(Object matching data)
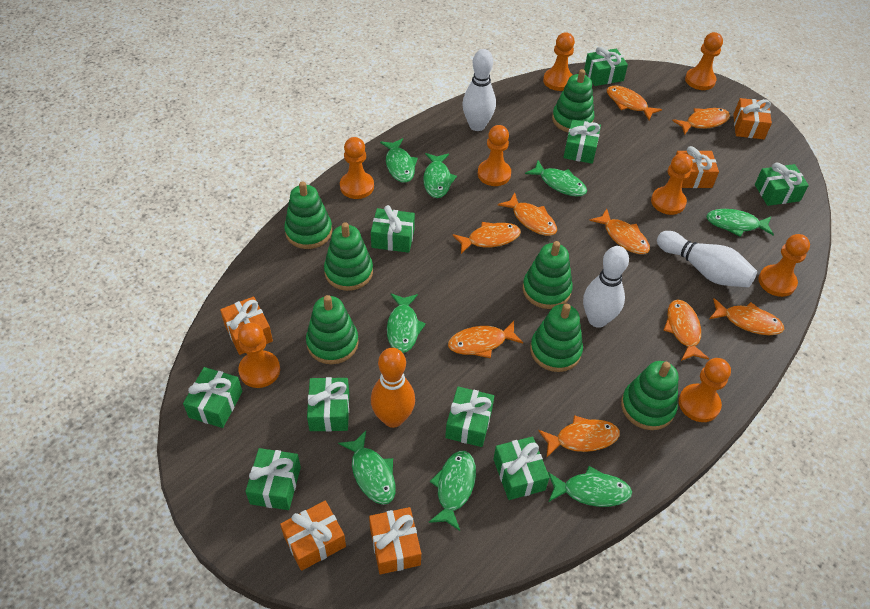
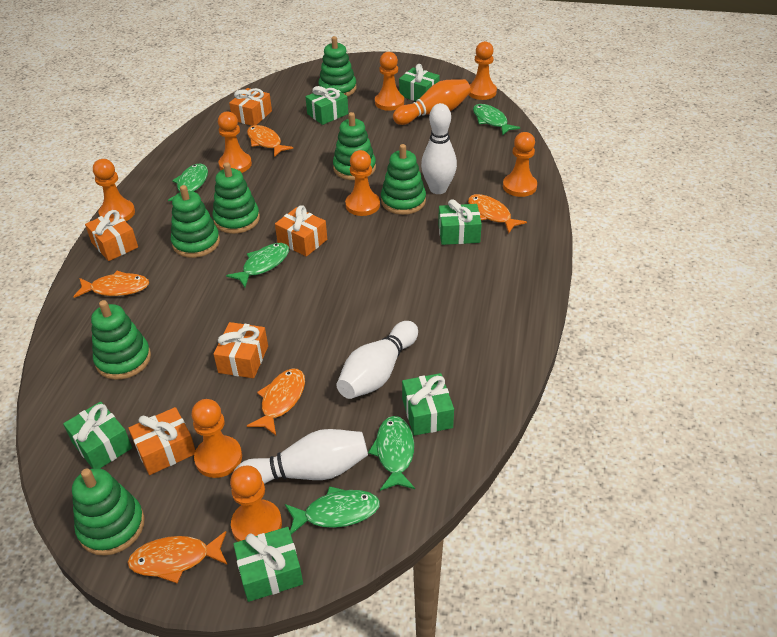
green fish: 8 -> 5
green gift: 9 -> 6
orange fish: 9 -> 5

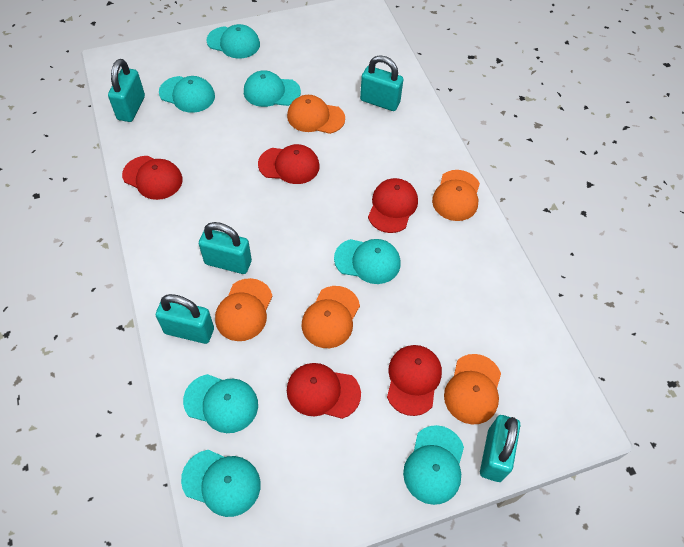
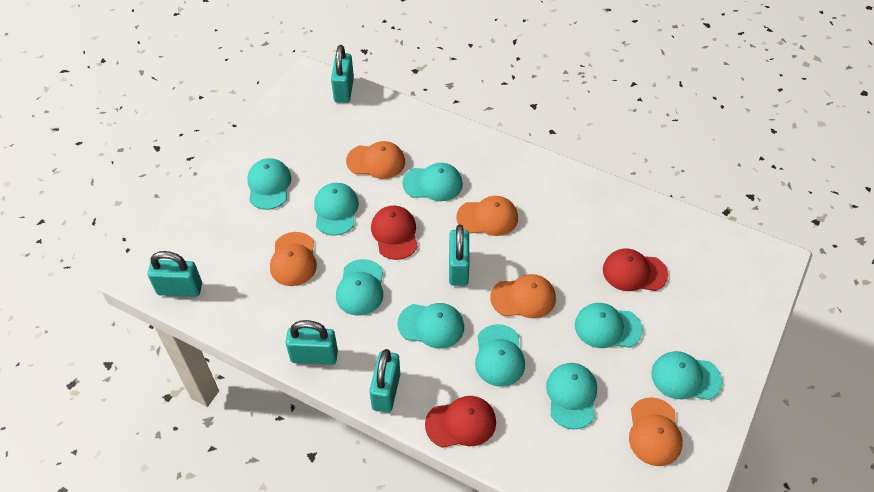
red cap: 5 -> 3
turquoise cap: 7 -> 9

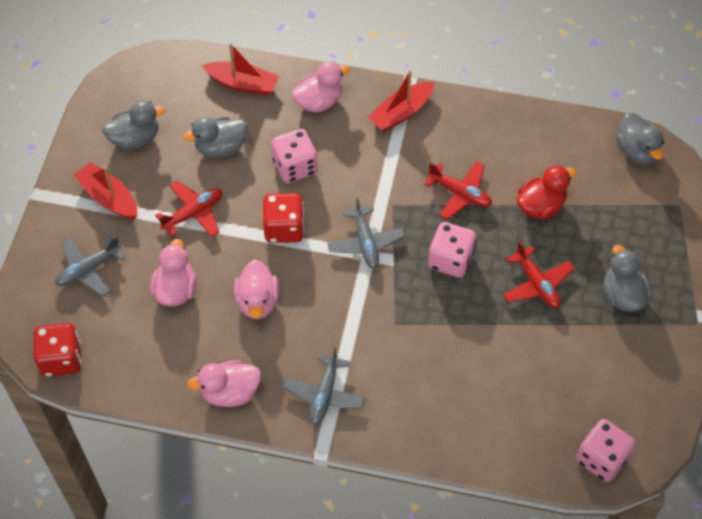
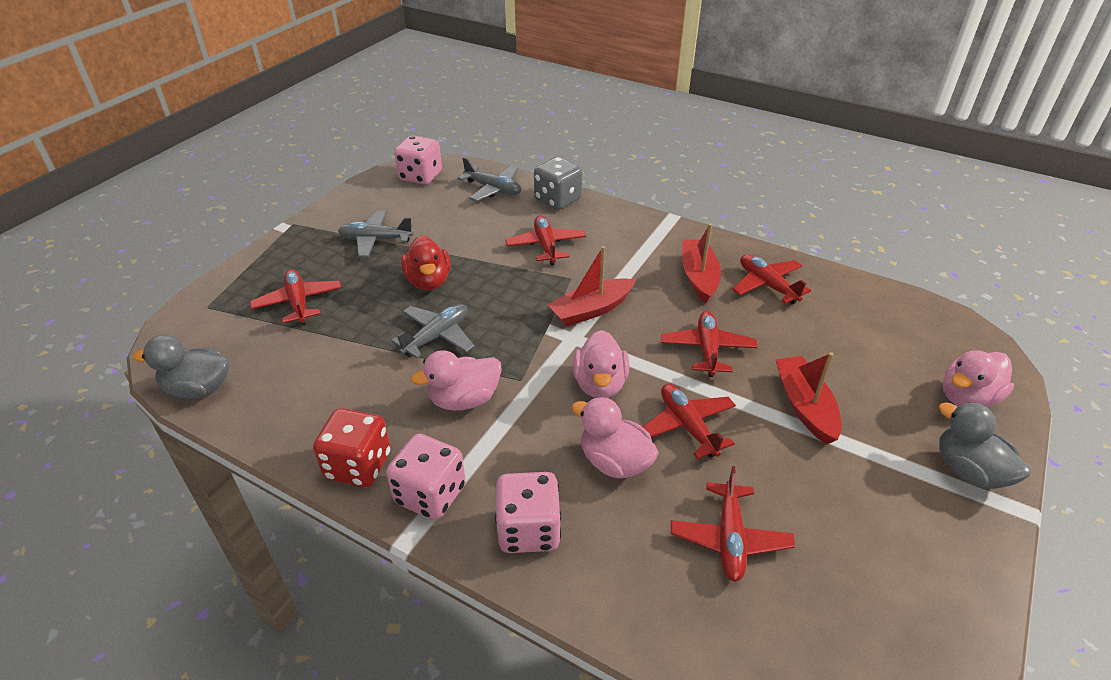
grey dice: 0 -> 1
grey duck: 4 -> 2
red dice: 2 -> 1
red plane: 3 -> 6

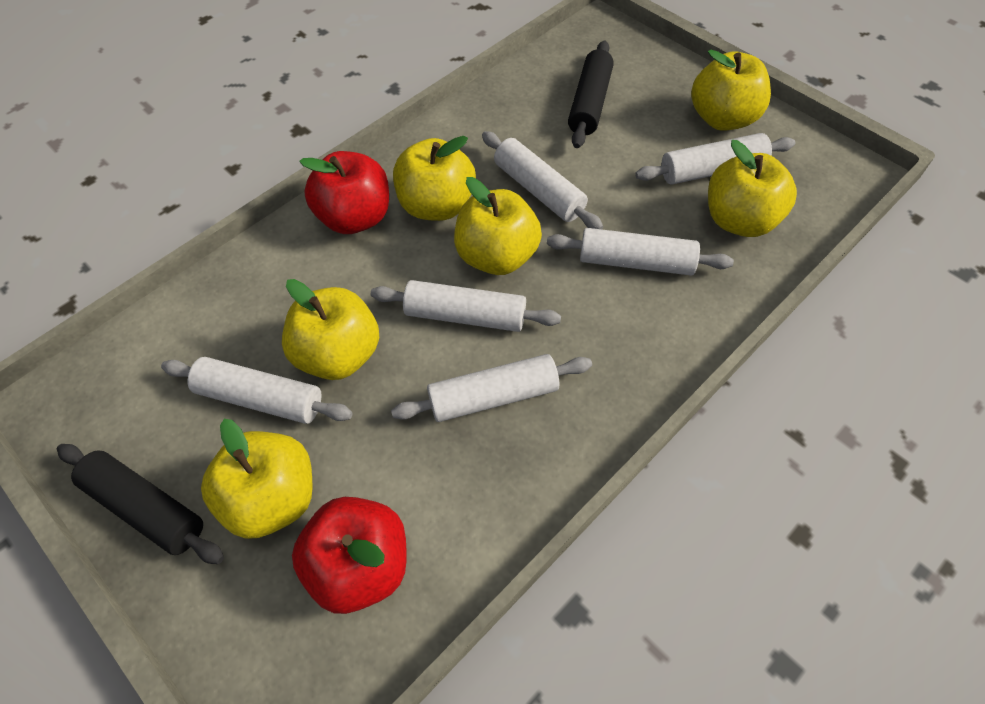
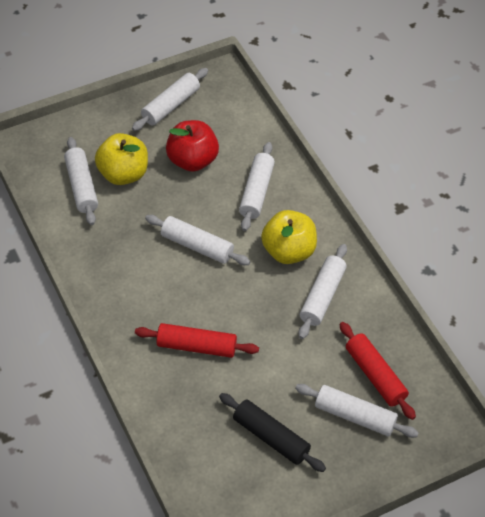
black rolling pin: 2 -> 1
red apple: 2 -> 1
red rolling pin: 0 -> 2
yellow apple: 6 -> 2

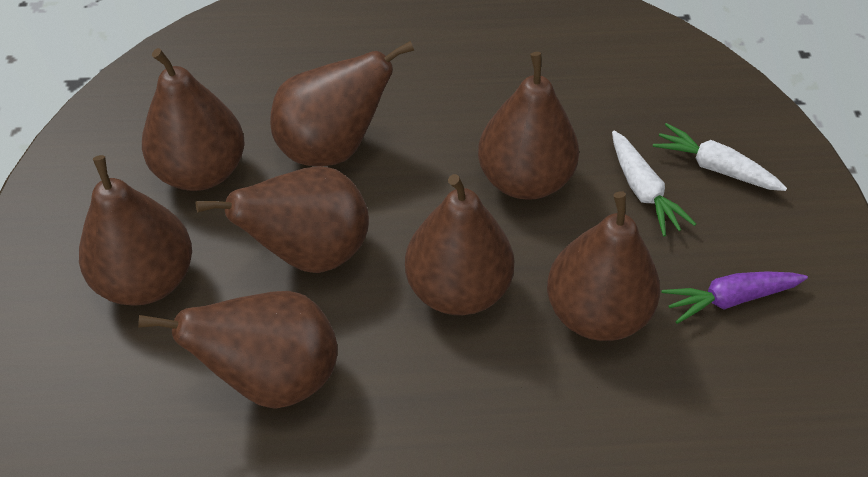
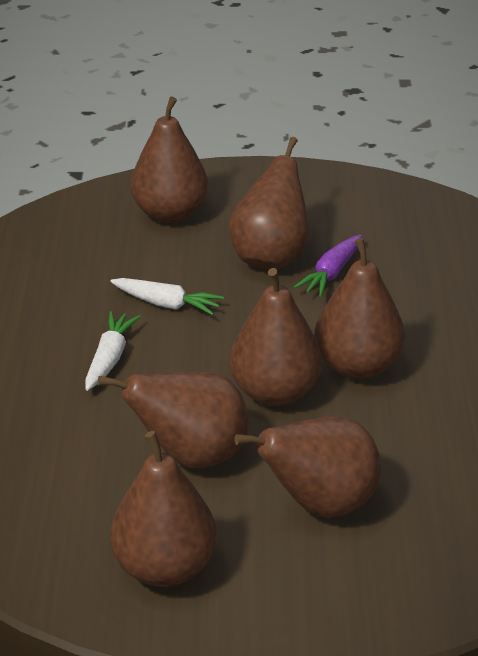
brown pear: 8 -> 7

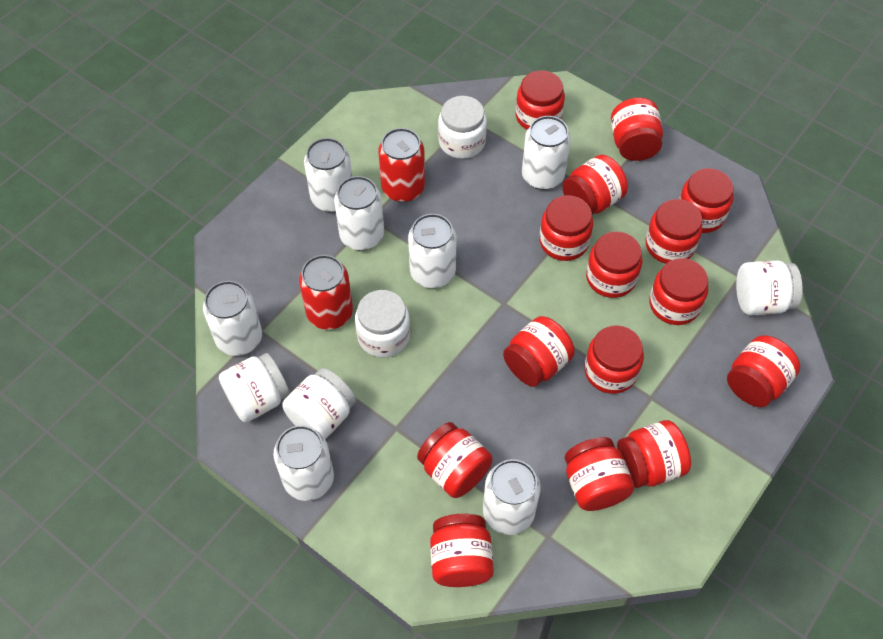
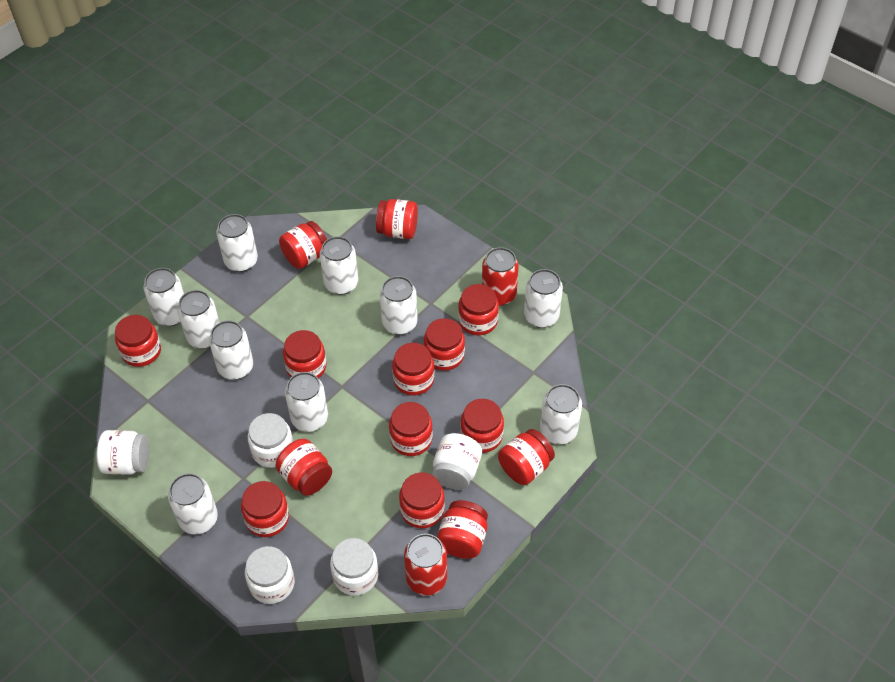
red jar: 15 -> 14
white can: 7 -> 10

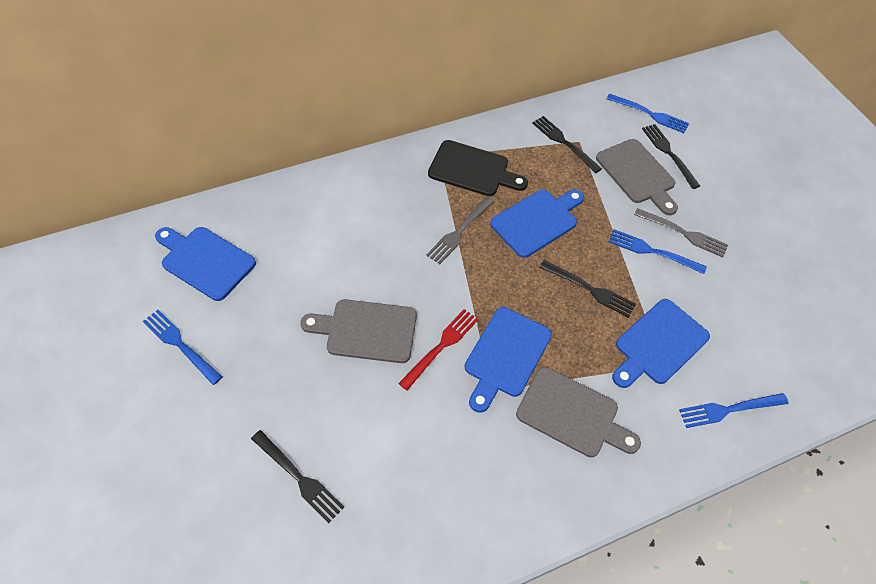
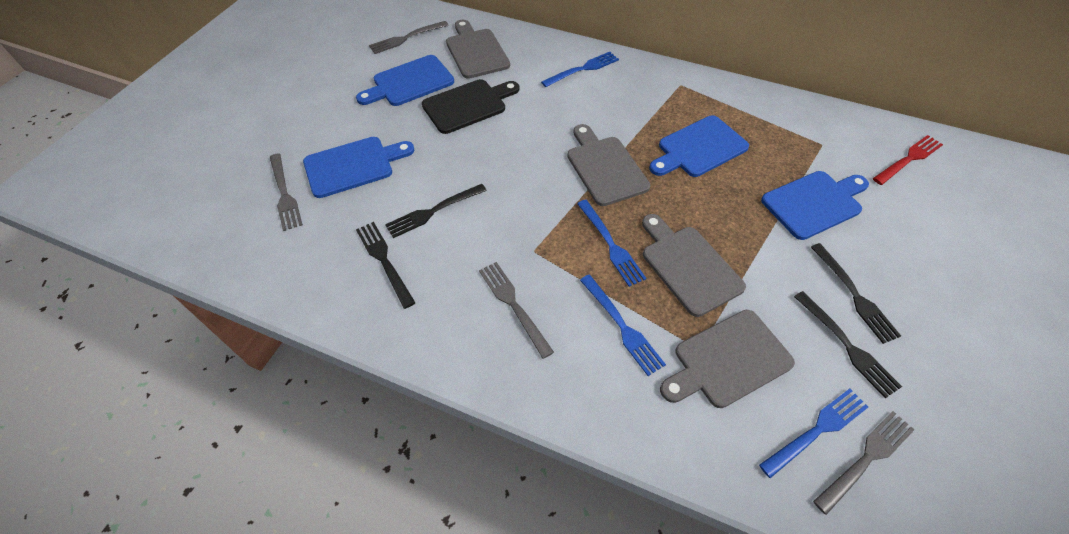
grey cutting board: 3 -> 4
grey fork: 2 -> 4

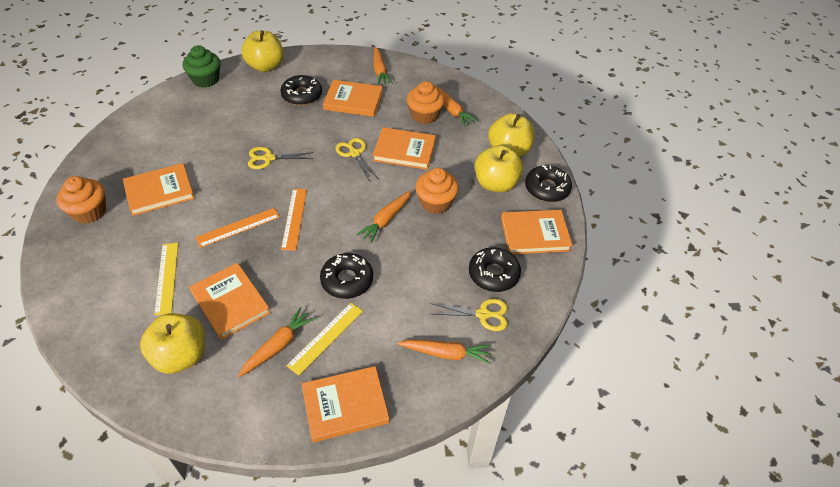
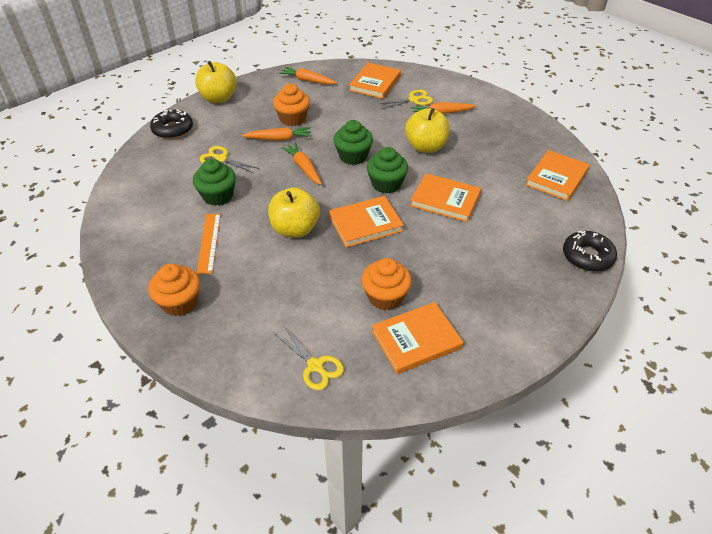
black donut: 4 -> 2
green cupcake: 1 -> 3
orange book: 6 -> 5
orange carrot: 5 -> 4
orange ruler: 2 -> 1
yellow apple: 4 -> 3
yellow ruler: 2 -> 0

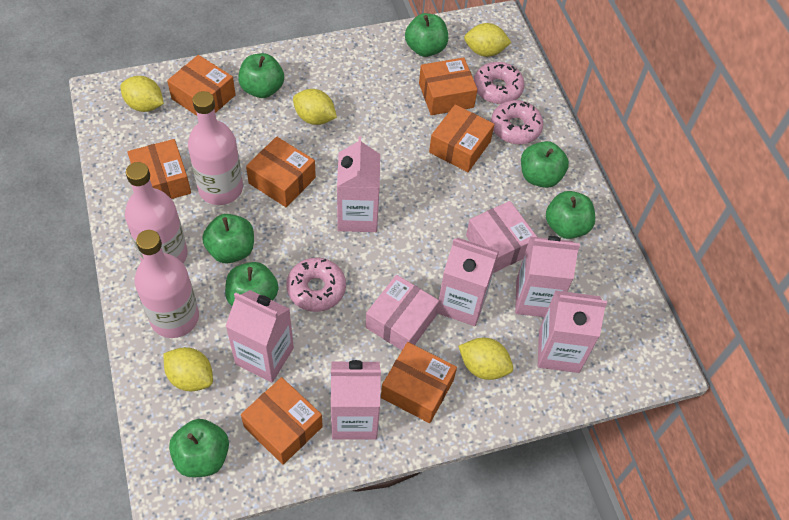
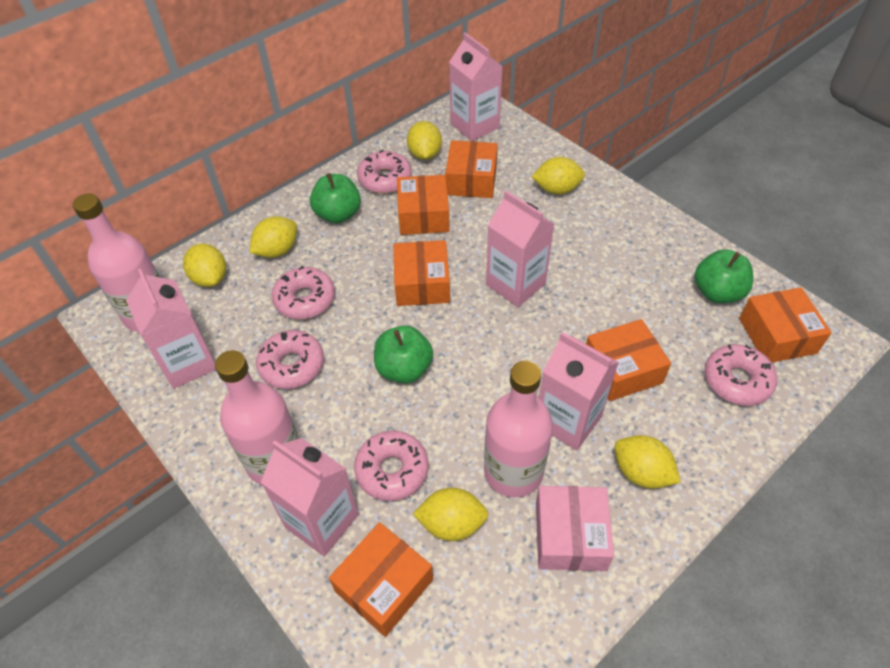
green apple: 7 -> 3
orange box: 7 -> 6
pink box: 2 -> 1
pink carton: 6 -> 5
pink donut: 3 -> 5
yellow lemon: 5 -> 6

**EXERCISE DIRECTIONS**
Go through the data and show each line that holds "apple".

**OUTPUT OF THE TASK**
red apple: 2 -> 1
yellow apple: 6 -> 2
yellow apple: 4 -> 3
green apple: 7 -> 3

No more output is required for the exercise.